Supplied material
[Start of Attachment]

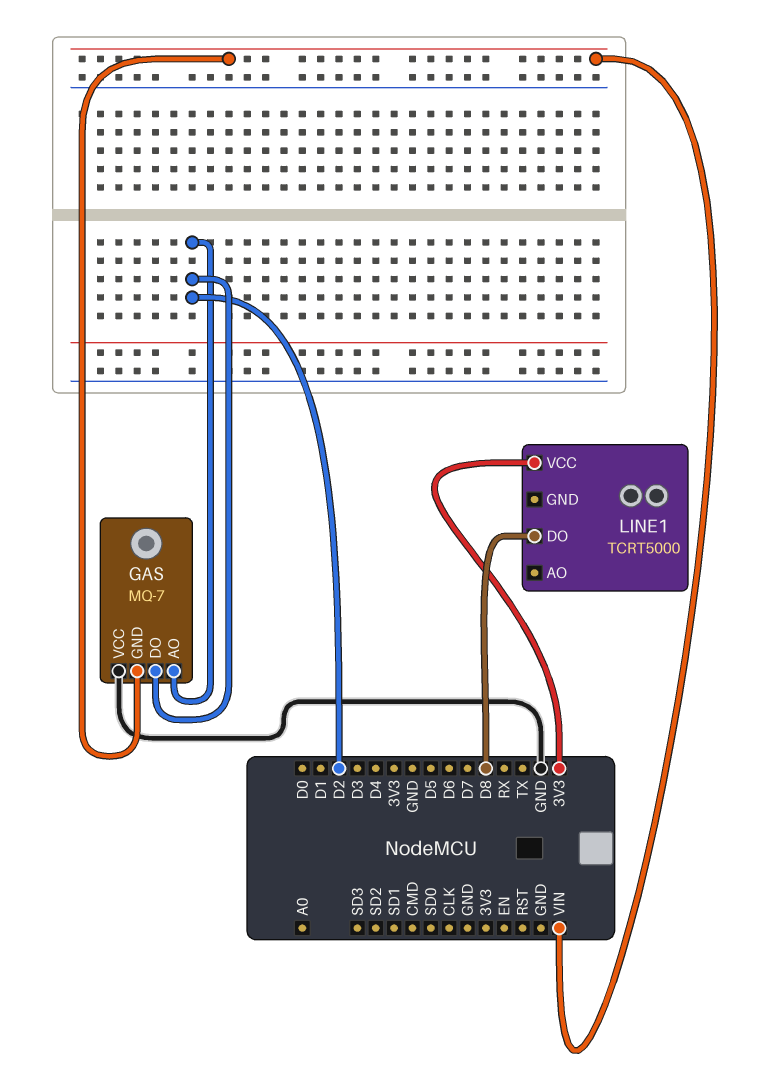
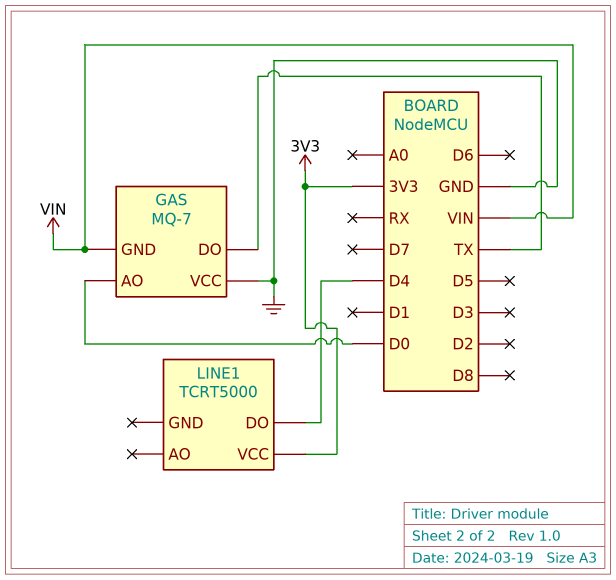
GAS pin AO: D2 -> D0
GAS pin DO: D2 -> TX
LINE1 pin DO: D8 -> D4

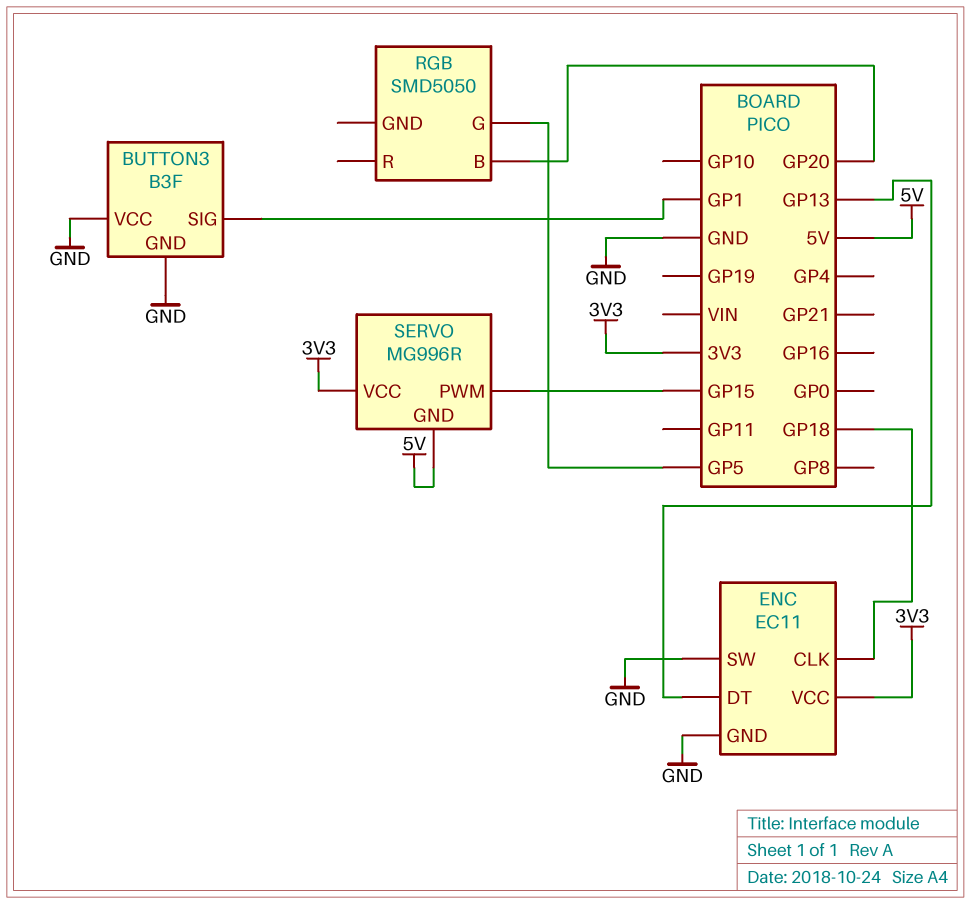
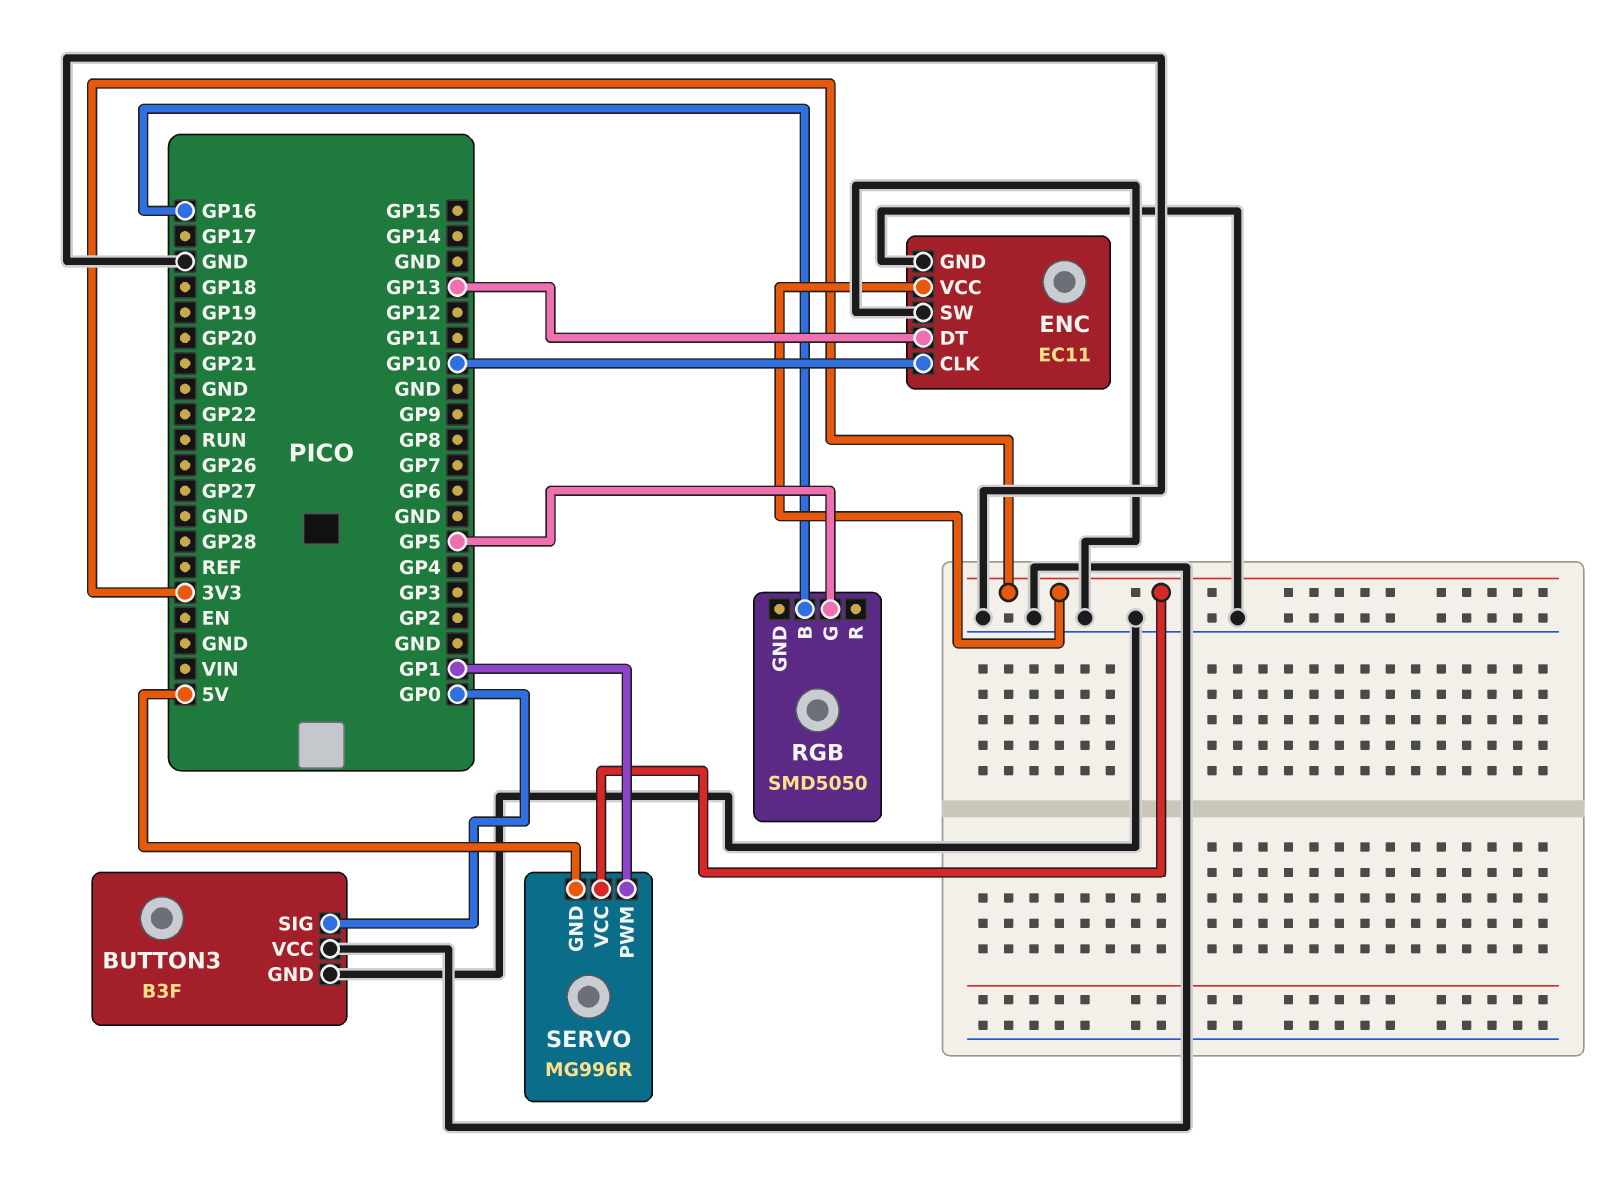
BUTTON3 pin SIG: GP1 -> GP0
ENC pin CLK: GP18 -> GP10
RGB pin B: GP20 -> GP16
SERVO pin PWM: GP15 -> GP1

[End of Attachment]
[Start of Attachment]

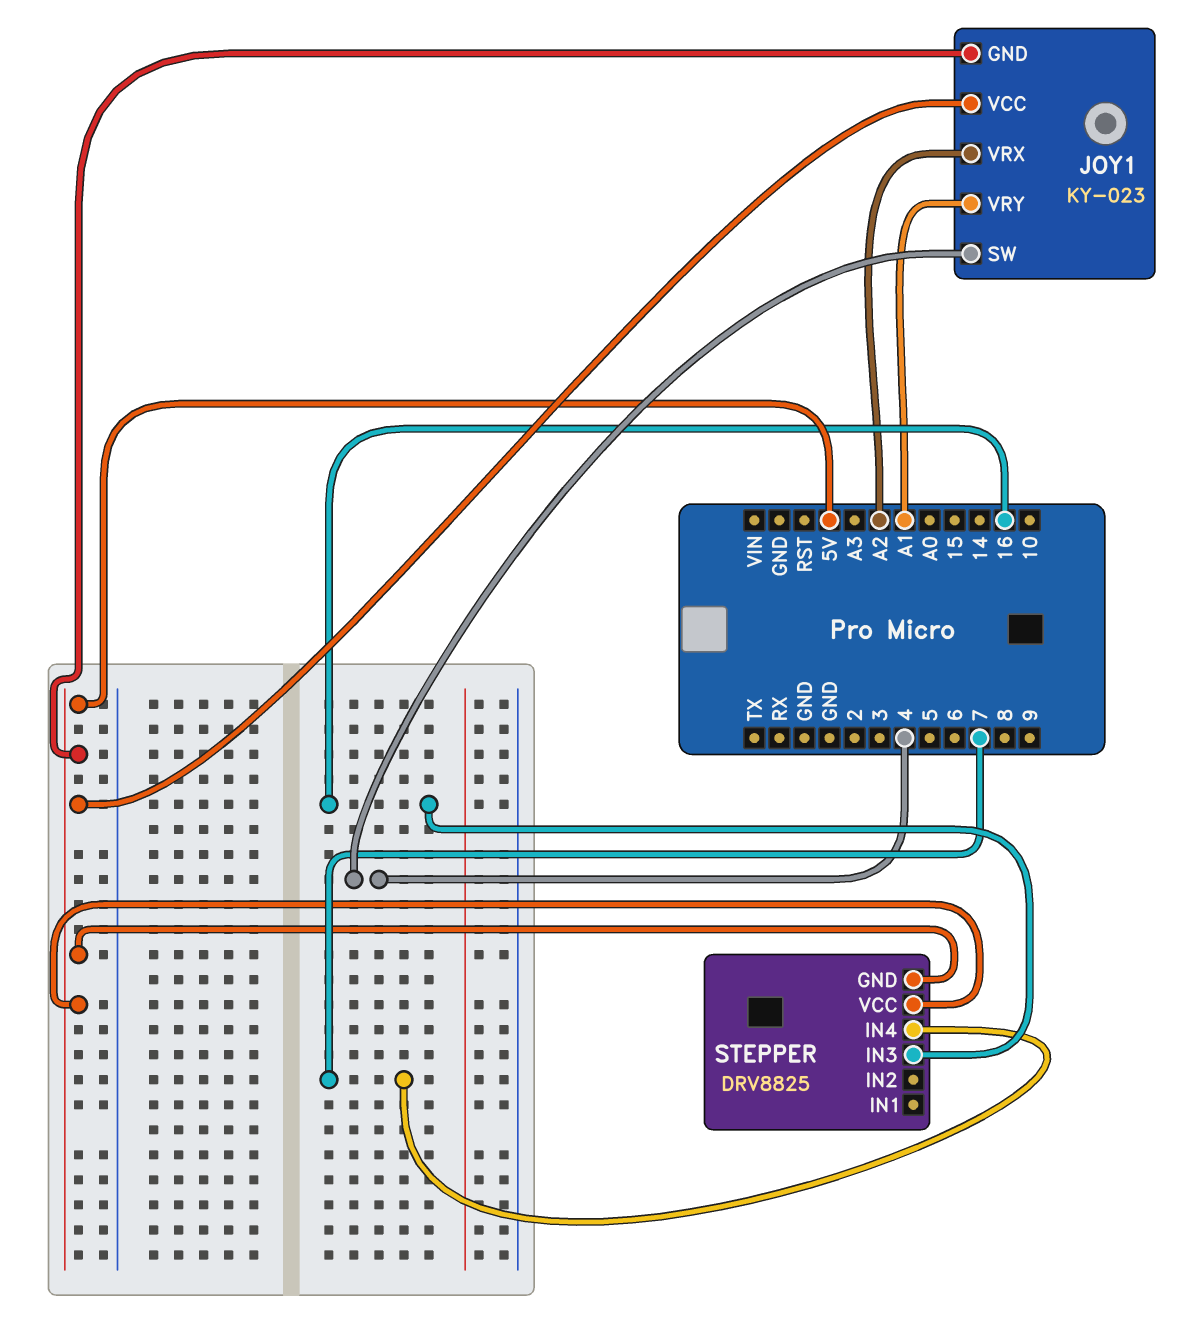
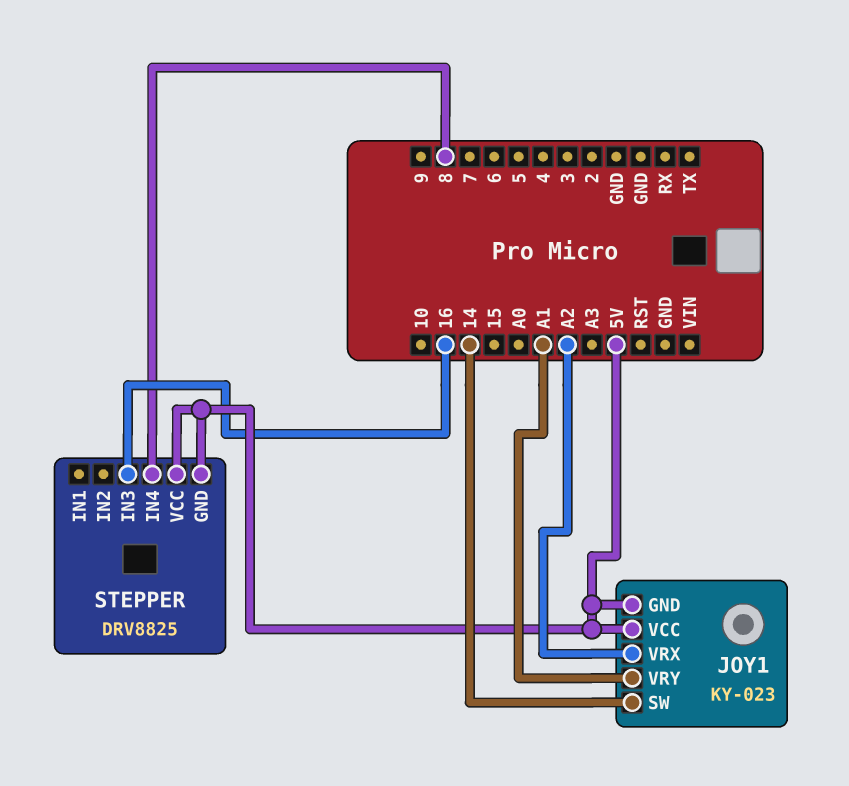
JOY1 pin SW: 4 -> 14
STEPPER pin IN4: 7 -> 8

[End of Attachment]
[Start of Attachment]

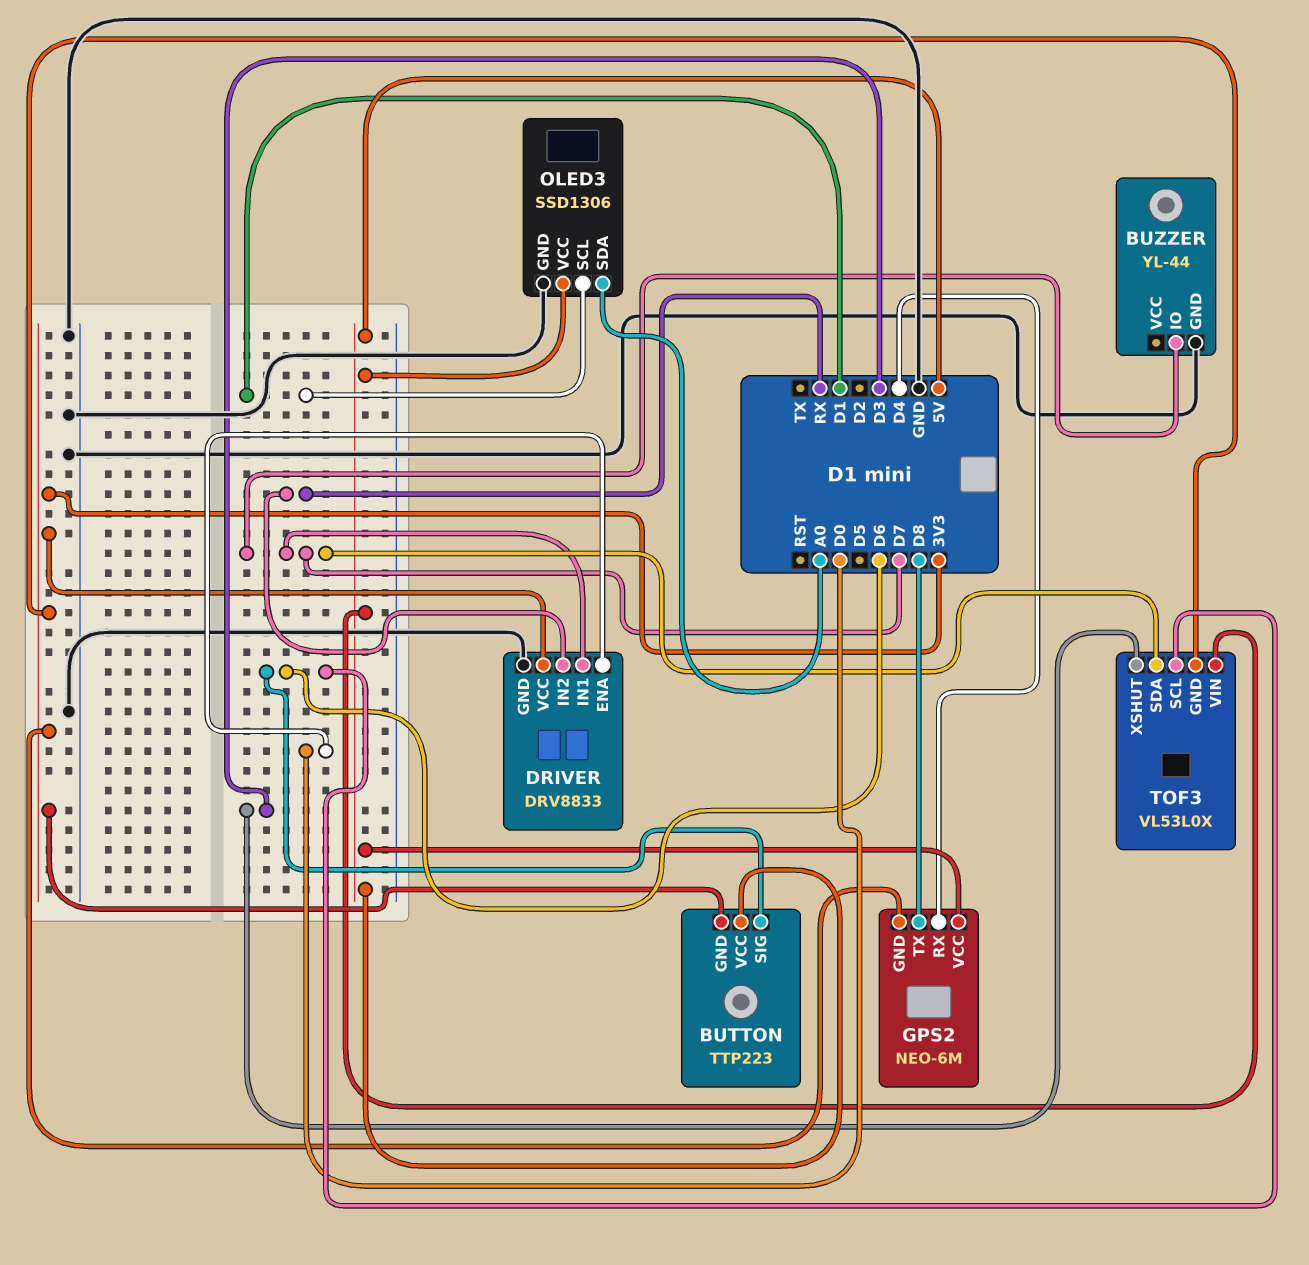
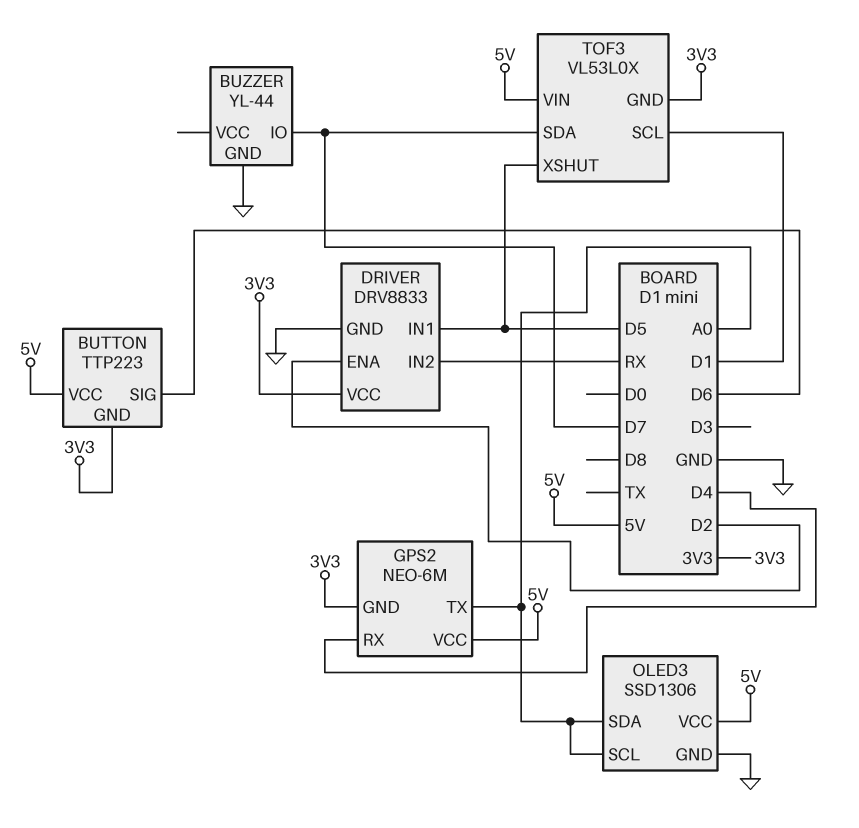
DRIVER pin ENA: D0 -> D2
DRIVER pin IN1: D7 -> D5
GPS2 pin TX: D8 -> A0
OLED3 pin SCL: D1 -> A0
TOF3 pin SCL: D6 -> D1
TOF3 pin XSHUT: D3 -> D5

[End of Attachment]

Problem to solve
Drop the pictures; return the lines above from the line containing "GAS pin AO: D2 -> D0" to the line containing "SERVO pin PWM: GP15 -> GP1", both included, exactly.

Answer for the task
GAS pin AO: D2 -> D0
GAS pin DO: D2 -> TX
LINE1 pin DO: D8 -> D4

BUTTON3 pin SIG: GP1 -> GP0
ENC pin CLK: GP18 -> GP10
RGB pin B: GP20 -> GP16
SERVO pin PWM: GP15 -> GP1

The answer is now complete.